■ Assignment ■
Please repeat these records with every instance of "telegraph pole" replaced by "utility pole", leaving everything else unchanged.

■ Record excerpts ■
^^^^
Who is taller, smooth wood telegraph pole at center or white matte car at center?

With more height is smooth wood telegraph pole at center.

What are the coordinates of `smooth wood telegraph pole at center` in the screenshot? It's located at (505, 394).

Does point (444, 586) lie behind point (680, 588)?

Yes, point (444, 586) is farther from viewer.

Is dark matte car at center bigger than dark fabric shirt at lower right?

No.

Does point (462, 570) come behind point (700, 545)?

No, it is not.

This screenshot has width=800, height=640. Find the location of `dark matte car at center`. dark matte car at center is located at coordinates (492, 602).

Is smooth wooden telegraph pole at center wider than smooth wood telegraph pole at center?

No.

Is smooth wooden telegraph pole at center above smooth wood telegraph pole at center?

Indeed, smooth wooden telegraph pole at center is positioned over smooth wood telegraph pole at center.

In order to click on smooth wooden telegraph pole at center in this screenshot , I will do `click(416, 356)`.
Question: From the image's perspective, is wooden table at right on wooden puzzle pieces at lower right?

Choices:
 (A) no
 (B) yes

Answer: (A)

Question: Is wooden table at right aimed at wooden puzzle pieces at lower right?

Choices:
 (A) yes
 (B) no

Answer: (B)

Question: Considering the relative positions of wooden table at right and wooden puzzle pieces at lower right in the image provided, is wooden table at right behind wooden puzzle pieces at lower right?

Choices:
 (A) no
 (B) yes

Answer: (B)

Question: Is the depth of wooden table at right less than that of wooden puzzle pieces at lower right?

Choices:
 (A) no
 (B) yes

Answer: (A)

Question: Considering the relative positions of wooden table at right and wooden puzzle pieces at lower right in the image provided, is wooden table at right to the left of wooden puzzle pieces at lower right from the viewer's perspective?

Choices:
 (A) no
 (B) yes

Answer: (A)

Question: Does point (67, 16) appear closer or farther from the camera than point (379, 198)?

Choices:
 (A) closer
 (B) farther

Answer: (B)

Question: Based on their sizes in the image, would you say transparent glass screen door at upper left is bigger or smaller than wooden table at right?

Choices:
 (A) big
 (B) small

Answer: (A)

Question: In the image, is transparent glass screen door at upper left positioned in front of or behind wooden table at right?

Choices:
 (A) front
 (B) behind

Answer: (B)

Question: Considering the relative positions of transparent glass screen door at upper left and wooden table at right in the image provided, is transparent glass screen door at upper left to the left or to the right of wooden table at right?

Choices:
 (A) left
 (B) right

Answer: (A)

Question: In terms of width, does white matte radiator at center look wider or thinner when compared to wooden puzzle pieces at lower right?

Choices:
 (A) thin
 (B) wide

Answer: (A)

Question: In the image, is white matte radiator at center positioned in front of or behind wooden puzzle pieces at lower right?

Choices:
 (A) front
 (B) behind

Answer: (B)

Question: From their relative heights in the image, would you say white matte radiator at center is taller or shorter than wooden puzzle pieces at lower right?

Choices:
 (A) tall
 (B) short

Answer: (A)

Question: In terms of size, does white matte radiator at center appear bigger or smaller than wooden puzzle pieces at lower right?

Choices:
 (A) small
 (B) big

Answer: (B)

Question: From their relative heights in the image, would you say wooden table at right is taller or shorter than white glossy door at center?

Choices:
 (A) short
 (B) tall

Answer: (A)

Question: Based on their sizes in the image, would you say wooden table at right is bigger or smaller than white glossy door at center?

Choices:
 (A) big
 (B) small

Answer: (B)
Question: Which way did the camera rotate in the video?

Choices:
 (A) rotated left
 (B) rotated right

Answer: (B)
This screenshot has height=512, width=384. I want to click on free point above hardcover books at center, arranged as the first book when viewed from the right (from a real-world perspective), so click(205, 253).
^^^^
■ Exercise answer ■
Who is taller, smooth wood utility pole at center or white matte car at center?

With more height is smooth wood utility pole at center.

What are the coordinates of `smooth wood utility pole at center` in the screenshot? It's located at (505, 394).

Does point (444, 586) lie behind point (680, 588)?

Yes, point (444, 586) is farther from viewer.

Is dark matte car at center bigger than dark fabric shirt at lower right?

No.

Does point (462, 570) come behind point (700, 545)?

No, it is not.

This screenshot has width=800, height=640. Find the location of `dark matte car at center`. dark matte car at center is located at coordinates (492, 602).

Is smooth wooden utility pole at center wider than smooth wood utility pole at center?

No.

Is smooth wooden utility pole at center above smooth wood utility pole at center?

Indeed, smooth wooden utility pole at center is positioned over smooth wood utility pole at center.

In order to click on smooth wooden utility pole at center in this screenshot , I will do `click(416, 356)`.
Question: From the image's perspective, is wooden table at right on wooden puzzle pieces at lower right?

Choices:
 (A) no
 (B) yes

Answer: (A)

Question: Is wooden table at right aimed at wooden puzzle pieces at lower right?

Choices:
 (A) yes
 (B) no

Answer: (B)

Question: Considering the relative positions of wooden table at right and wooden puzzle pieces at lower right in the image provided, is wooden table at right behind wooden puzzle pieces at lower right?

Choices:
 (A) no
 (B) yes

Answer: (B)

Question: Is the depth of wooden table at right less than that of wooden puzzle pieces at lower right?

Choices:
 (A) no
 (B) yes

Answer: (A)

Question: Considering the relative positions of wooden table at right and wooden puzzle pieces at lower right in the image provided, is wooden table at right to the left of wooden puzzle pieces at lower right from the viewer's perspective?

Choices:
 (A) no
 (B) yes

Answer: (A)

Question: Does point (67, 16) appear closer or farther from the camera than point (379, 198)?

Choices:
 (A) closer
 (B) farther

Answer: (B)

Question: Based on their sizes in the image, would you say transparent glass screen door at upper left is bigger or smaller than wooden table at right?

Choices:
 (A) big
 (B) small

Answer: (A)

Question: In the image, is transparent glass screen door at upper left positioned in front of or behind wooden table at right?

Choices:
 (A) front
 (B) behind

Answer: (B)

Question: Considering the relative positions of transparent glass screen door at upper left and wooden table at right in the image provided, is transparent glass screen door at upper left to the left or to the right of wooden table at right?

Choices:
 (A) left
 (B) right

Answer: (A)

Question: In terms of width, does white matte radiator at center look wider or thinner when compared to wooden puzzle pieces at lower right?

Choices:
 (A) thin
 (B) wide

Answer: (A)

Question: In the image, is white matte radiator at center positioned in front of or behind wooden puzzle pieces at lower right?

Choices:
 (A) front
 (B) behind

Answer: (B)

Question: From their relative heights in the image, would you say white matte radiator at center is taller or shorter than wooden puzzle pieces at lower right?

Choices:
 (A) tall
 (B) short

Answer: (A)

Question: In terms of size, does white matte radiator at center appear bigger or smaller than wooden puzzle pieces at lower right?

Choices:
 (A) small
 (B) big

Answer: (B)

Question: From their relative heights in the image, would you say wooden table at right is taller or shorter than white glossy door at center?

Choices:
 (A) short
 (B) tall

Answer: (A)

Question: Based on their sizes in the image, would you say wooden table at right is bigger or smaller than white glossy door at center?

Choices:
 (A) big
 (B) small

Answer: (B)
Question: Which way did the camera rotate in the video?

Choices:
 (A) rotated left
 (B) rotated right

Answer: (B)
This screenshot has height=512, width=384. I want to click on free point above hardcover books at center, arranged as the first book when viewed from the right (from a real-world perspective), so click(205, 253).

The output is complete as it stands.